__TASK REQUIREMENTS__: Retype the following records exactly and exclude the pictures.

__MATERIAL FOR THIS TASK__:
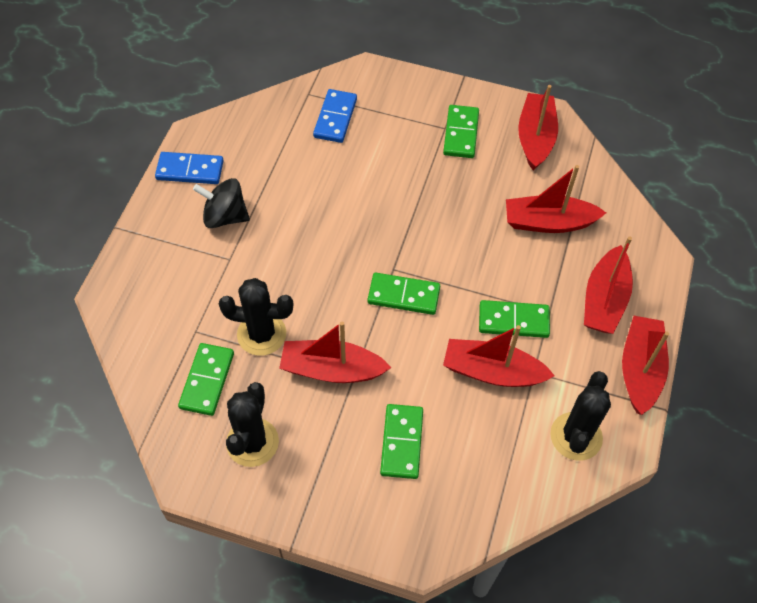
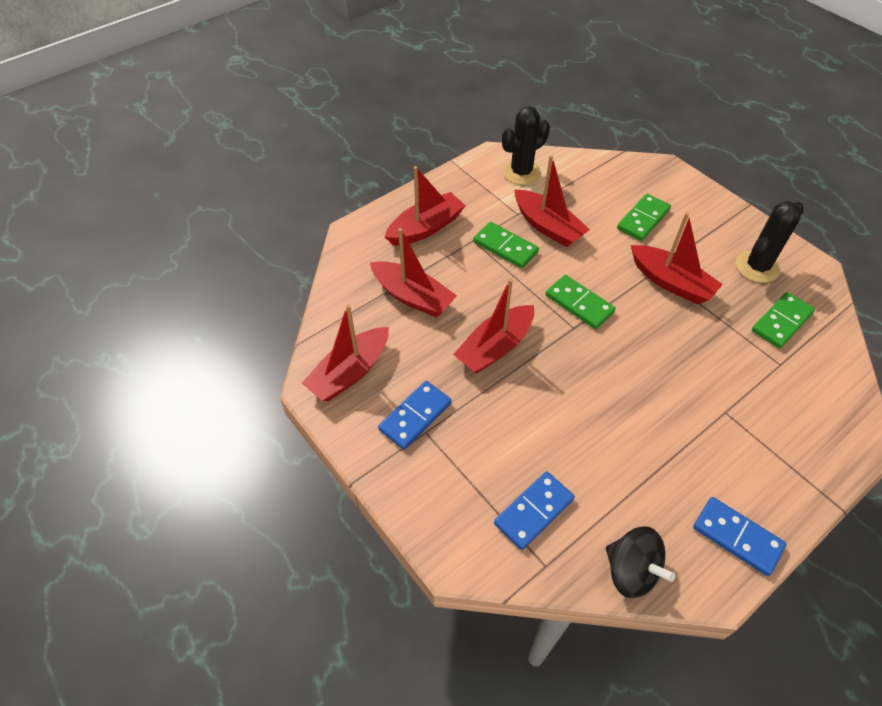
camera: 145 degrees left, 5 degrees down
(225, 216) = (714, 458): black spinning top -> black spinning top (631, 571)
(261, 334) = (719, 333): black cactus -> none
(460, 133) = (415, 416): green domino -> blue domino
(640, 370) = (445, 182): red boat -> red boat (495, 347)

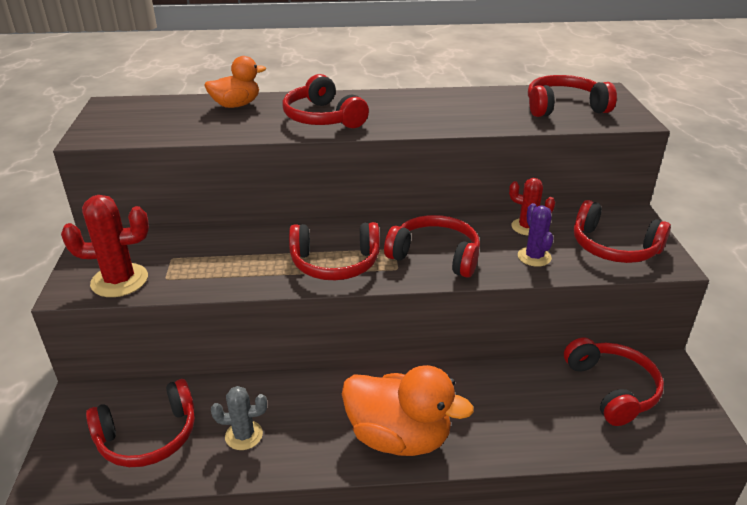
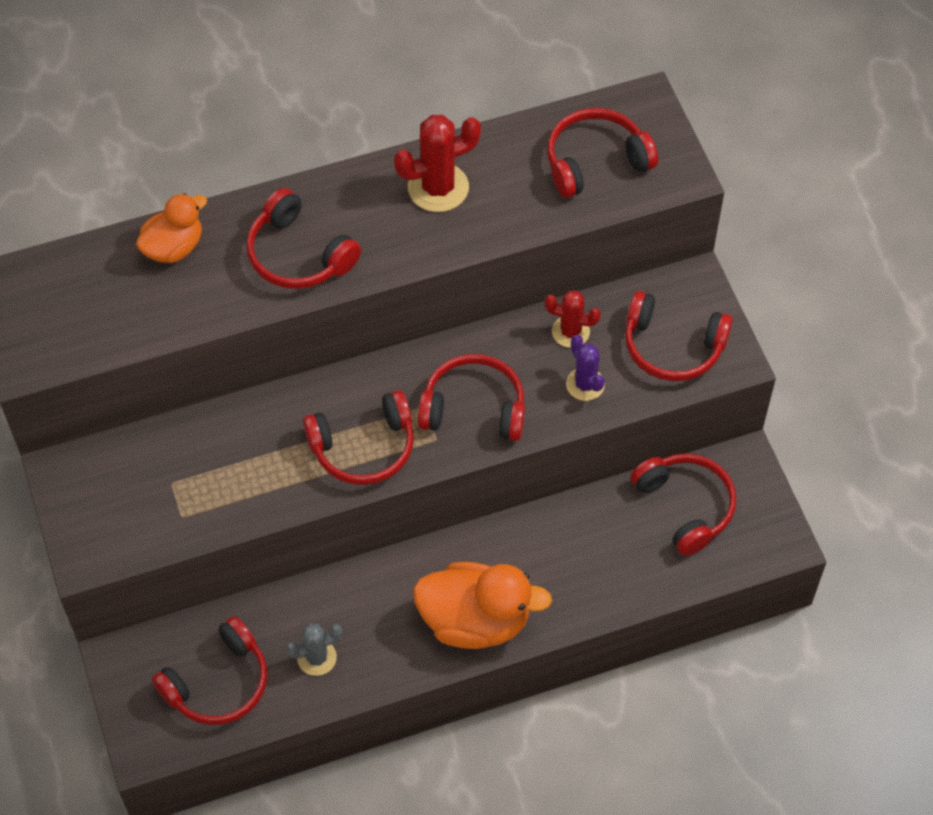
camera: 15 degrees left, 25 degrees up
(119, 280) = (131, 532): red cactus -> red cactus (438, 188)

__TASK OUTPUT__:
camera: 145 degrees left, 5 degrees down
(225, 216) = (714, 458): black spinning top -> black spinning top (631, 571)
(261, 334) = (719, 333): black cactus -> none
(460, 133) = (415, 416): green domino -> blue domino
(640, 370) = (445, 182): red boat -> red boat (495, 347)

camera: 15 degrees left, 25 degrees up
(119, 280) = (131, 532): red cactus -> red cactus (438, 188)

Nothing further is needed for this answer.